EXERCISE AIM:
Copy out each line of the data that holds the word "shoe".

★ ★ ★

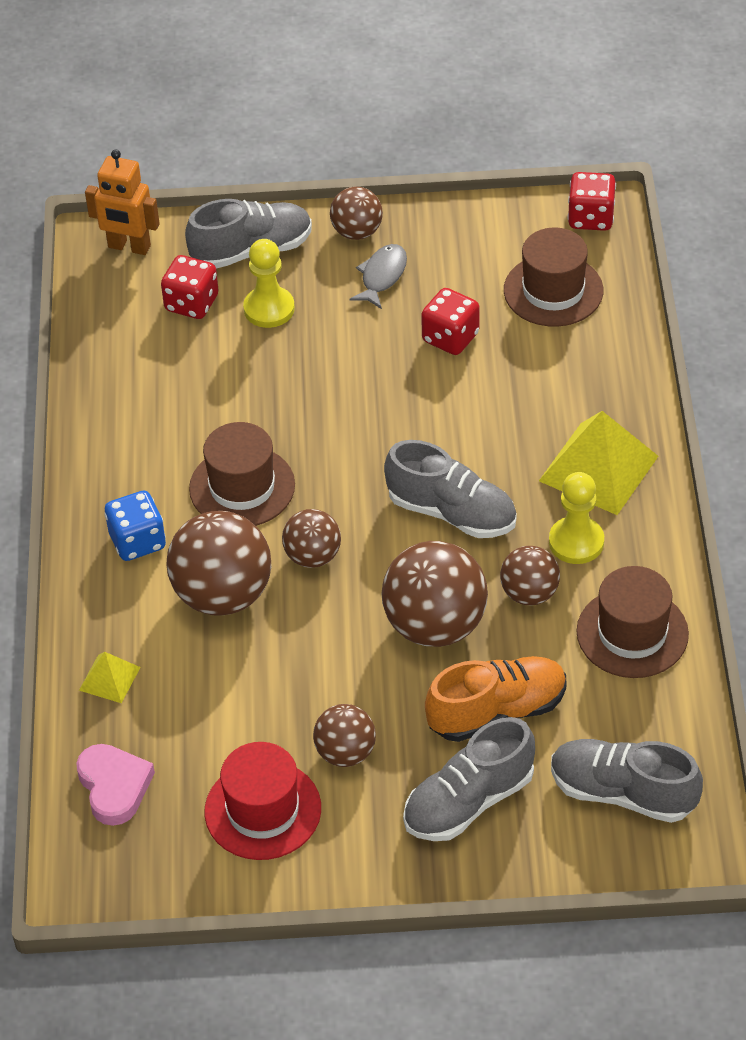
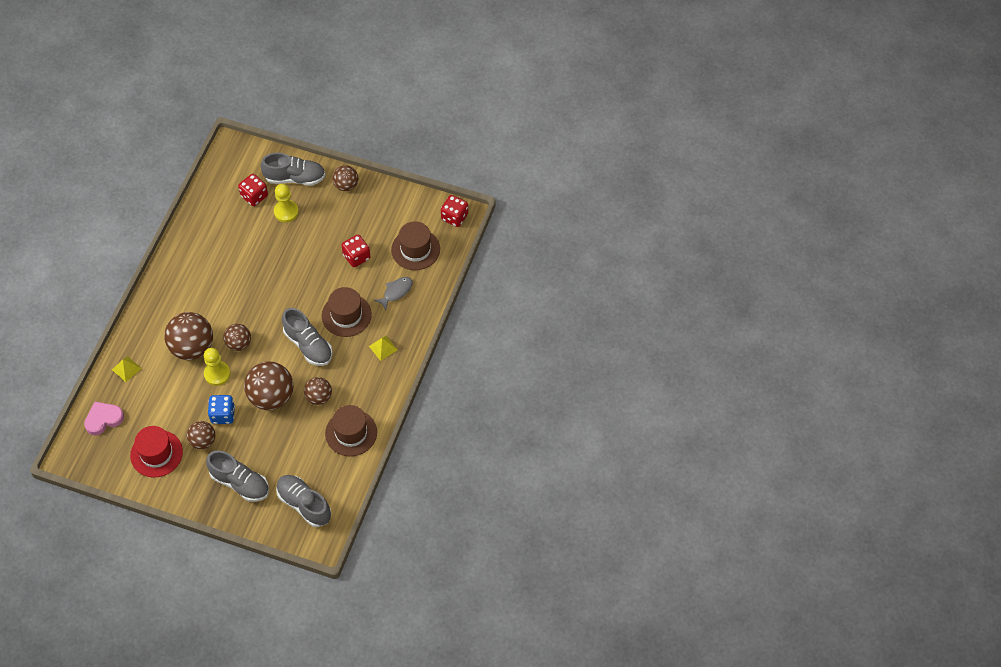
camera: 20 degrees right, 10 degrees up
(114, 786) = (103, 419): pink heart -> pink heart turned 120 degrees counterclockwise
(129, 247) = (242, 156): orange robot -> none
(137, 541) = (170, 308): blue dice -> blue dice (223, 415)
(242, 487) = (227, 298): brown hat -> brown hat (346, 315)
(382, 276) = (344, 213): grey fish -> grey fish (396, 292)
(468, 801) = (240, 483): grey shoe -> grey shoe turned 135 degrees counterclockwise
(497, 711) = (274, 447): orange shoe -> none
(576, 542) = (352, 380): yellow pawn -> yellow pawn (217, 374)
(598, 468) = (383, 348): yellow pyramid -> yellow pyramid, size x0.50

★ ★ ★

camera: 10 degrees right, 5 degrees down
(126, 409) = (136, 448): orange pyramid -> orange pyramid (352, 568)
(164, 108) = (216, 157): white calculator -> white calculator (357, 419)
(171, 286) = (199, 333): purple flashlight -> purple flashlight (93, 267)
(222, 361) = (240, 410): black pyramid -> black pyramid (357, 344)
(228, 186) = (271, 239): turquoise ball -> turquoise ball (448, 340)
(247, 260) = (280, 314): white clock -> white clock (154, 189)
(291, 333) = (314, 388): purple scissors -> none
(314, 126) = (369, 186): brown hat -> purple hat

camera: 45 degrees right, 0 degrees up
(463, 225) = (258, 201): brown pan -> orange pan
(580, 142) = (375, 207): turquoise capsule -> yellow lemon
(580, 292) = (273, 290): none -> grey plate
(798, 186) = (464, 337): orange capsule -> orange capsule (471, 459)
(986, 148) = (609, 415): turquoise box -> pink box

★ ★ ★

ANSWER TO THE EXERCISE:
(468, 801) = (240, 483): grey shoe -> grey shoe turned 135 degrees counterclockwise
(497, 711) = (274, 447): orange shoe -> none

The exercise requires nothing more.